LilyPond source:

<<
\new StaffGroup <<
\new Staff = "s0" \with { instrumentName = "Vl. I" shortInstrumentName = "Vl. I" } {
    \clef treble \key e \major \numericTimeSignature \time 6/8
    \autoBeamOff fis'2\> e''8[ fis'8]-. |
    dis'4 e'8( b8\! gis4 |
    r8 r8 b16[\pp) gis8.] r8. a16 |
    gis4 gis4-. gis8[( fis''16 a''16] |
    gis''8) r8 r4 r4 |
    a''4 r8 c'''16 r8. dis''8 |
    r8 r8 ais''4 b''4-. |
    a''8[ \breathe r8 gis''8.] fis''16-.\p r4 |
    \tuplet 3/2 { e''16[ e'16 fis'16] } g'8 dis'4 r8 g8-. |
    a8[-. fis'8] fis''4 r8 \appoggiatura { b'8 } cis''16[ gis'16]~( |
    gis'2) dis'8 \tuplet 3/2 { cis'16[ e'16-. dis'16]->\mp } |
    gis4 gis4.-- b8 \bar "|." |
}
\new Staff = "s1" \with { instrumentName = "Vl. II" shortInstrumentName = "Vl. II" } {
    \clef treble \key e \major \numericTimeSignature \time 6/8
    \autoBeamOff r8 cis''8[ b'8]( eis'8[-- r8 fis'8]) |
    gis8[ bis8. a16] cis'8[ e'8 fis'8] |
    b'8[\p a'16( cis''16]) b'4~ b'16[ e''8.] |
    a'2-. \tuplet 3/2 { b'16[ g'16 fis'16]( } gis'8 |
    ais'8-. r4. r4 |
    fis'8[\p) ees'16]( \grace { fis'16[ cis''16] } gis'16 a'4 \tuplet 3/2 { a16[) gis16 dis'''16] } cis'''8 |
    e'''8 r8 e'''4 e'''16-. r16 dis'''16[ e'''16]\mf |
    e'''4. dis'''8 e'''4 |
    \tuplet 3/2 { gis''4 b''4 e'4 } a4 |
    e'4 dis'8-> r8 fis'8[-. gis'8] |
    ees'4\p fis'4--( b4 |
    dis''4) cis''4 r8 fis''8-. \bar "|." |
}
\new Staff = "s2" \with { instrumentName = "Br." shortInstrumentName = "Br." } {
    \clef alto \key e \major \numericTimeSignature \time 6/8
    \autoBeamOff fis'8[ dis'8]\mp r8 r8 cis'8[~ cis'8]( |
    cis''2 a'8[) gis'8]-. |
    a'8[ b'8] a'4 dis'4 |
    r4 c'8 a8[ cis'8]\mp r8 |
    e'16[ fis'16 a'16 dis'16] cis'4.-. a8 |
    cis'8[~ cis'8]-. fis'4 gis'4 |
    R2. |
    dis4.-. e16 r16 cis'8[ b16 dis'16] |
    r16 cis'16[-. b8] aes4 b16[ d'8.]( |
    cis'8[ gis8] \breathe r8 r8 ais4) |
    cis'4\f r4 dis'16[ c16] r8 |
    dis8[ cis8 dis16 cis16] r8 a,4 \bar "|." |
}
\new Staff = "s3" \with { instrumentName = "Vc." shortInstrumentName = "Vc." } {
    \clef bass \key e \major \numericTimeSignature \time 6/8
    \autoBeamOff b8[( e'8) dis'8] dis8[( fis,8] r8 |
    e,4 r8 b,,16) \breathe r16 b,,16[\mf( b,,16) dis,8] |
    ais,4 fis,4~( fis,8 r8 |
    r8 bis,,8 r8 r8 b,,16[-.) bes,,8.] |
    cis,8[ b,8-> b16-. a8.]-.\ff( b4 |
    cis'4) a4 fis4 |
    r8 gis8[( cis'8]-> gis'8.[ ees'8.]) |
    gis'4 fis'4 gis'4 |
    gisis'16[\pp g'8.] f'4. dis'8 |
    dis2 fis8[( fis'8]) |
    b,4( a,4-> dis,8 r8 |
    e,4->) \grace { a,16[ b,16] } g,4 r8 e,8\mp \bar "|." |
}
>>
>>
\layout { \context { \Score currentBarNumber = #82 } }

———

◆ **Problem details**: How many lines in the rows above contain the string "numericTimeSignature", with case counting? Reply with the number alone.

◆ **Result of this task**: 4